#### What the task asks:
Using the records below, quote only the span that opens with the line containing "Q8: PNP BC557" and closes with the line containing "U2: ATtiny13A -> ATtiny45", exactly and inclusively.

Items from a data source
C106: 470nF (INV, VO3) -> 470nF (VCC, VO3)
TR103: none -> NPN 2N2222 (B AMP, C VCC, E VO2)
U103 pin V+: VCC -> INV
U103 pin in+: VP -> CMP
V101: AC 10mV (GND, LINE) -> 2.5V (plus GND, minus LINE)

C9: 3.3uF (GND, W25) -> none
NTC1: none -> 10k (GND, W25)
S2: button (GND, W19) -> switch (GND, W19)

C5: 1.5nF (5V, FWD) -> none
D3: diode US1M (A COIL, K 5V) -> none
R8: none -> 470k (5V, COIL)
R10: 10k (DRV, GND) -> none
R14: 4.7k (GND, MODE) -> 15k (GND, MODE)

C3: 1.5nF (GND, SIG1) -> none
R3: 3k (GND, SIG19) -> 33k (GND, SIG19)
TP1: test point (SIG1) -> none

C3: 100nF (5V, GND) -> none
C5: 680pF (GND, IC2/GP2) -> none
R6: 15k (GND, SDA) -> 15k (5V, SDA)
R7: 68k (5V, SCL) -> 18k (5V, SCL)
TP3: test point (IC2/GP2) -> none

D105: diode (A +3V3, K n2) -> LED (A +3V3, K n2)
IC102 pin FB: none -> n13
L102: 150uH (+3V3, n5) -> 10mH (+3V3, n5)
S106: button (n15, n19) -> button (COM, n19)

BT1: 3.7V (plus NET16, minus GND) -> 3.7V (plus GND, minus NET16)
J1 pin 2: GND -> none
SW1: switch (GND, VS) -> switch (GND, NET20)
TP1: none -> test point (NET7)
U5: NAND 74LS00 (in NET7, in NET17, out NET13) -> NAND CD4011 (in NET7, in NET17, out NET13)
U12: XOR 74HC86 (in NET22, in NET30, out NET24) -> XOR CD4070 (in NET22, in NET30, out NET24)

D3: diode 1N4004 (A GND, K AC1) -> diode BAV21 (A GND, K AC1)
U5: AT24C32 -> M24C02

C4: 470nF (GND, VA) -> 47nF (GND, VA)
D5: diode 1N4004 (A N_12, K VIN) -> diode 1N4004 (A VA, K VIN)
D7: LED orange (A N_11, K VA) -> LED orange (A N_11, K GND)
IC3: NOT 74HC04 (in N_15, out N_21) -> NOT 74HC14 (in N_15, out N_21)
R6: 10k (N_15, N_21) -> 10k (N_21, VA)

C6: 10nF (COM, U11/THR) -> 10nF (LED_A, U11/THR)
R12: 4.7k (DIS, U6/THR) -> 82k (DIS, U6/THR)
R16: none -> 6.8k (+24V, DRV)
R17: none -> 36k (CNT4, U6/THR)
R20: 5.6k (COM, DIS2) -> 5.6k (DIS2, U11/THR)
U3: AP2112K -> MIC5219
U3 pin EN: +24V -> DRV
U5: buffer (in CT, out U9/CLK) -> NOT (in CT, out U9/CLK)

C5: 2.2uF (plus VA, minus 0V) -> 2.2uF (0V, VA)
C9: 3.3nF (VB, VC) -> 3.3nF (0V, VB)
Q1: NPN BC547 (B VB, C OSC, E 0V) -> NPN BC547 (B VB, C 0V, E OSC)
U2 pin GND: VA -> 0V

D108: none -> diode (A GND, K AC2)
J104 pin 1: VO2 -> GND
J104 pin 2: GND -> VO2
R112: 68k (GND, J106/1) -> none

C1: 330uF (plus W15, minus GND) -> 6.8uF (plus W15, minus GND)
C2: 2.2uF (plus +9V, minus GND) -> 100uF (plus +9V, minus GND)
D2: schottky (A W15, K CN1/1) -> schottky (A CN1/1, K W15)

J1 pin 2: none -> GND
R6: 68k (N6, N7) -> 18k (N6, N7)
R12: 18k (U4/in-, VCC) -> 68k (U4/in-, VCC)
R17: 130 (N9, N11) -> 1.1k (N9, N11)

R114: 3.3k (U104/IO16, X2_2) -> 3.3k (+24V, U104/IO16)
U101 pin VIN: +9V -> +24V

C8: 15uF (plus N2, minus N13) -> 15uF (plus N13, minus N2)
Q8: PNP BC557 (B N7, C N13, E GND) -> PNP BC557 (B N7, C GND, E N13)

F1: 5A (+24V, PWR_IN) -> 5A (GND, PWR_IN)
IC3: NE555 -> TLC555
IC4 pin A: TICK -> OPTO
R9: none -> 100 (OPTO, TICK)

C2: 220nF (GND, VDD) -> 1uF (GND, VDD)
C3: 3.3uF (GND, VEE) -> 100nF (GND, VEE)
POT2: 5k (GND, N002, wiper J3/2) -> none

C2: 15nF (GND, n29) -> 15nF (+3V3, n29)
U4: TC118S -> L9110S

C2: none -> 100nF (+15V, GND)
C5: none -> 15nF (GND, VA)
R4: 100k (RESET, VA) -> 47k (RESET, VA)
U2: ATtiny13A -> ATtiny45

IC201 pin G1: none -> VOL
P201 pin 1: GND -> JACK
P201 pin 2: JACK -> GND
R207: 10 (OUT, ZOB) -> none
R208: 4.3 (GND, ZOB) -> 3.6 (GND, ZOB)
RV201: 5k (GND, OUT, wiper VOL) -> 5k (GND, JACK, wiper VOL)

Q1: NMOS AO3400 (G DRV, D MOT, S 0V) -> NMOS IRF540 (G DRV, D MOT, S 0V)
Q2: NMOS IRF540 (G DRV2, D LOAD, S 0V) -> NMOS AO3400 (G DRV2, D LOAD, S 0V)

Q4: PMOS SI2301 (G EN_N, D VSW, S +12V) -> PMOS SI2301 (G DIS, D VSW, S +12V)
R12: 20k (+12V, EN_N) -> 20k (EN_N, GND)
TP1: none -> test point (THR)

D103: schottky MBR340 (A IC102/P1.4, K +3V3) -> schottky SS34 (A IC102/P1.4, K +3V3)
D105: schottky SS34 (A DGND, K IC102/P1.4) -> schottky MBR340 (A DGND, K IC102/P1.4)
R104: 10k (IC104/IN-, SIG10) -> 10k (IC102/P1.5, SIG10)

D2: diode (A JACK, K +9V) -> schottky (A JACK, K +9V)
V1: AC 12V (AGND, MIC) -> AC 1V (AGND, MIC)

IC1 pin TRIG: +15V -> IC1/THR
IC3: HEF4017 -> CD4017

#### Response area:
Q8: PNP BC557 (B N7, C N13, E GND) -> PNP BC557 (B N7, C GND, E N13)

F1: 5A (+24V, PWR_IN) -> 5A (GND, PWR_IN)
IC3: NE555 -> TLC555
IC4 pin A: TICK -> OPTO
R9: none -> 100 (OPTO, TICK)

C2: 220nF (GND, VDD) -> 1uF (GND, VDD)
C3: 3.3uF (GND, VEE) -> 100nF (GND, VEE)
POT2: 5k (GND, N002, wiper J3/2) -> none

C2: 15nF (GND, n29) -> 15nF (+3V3, n29)
U4: TC118S -> L9110S

C2: none -> 100nF (+15V, GND)
C5: none -> 15nF (GND, VA)
R4: 100k (RESET, VA) -> 47k (RESET, VA)
U2: ATtiny13A -> ATtiny45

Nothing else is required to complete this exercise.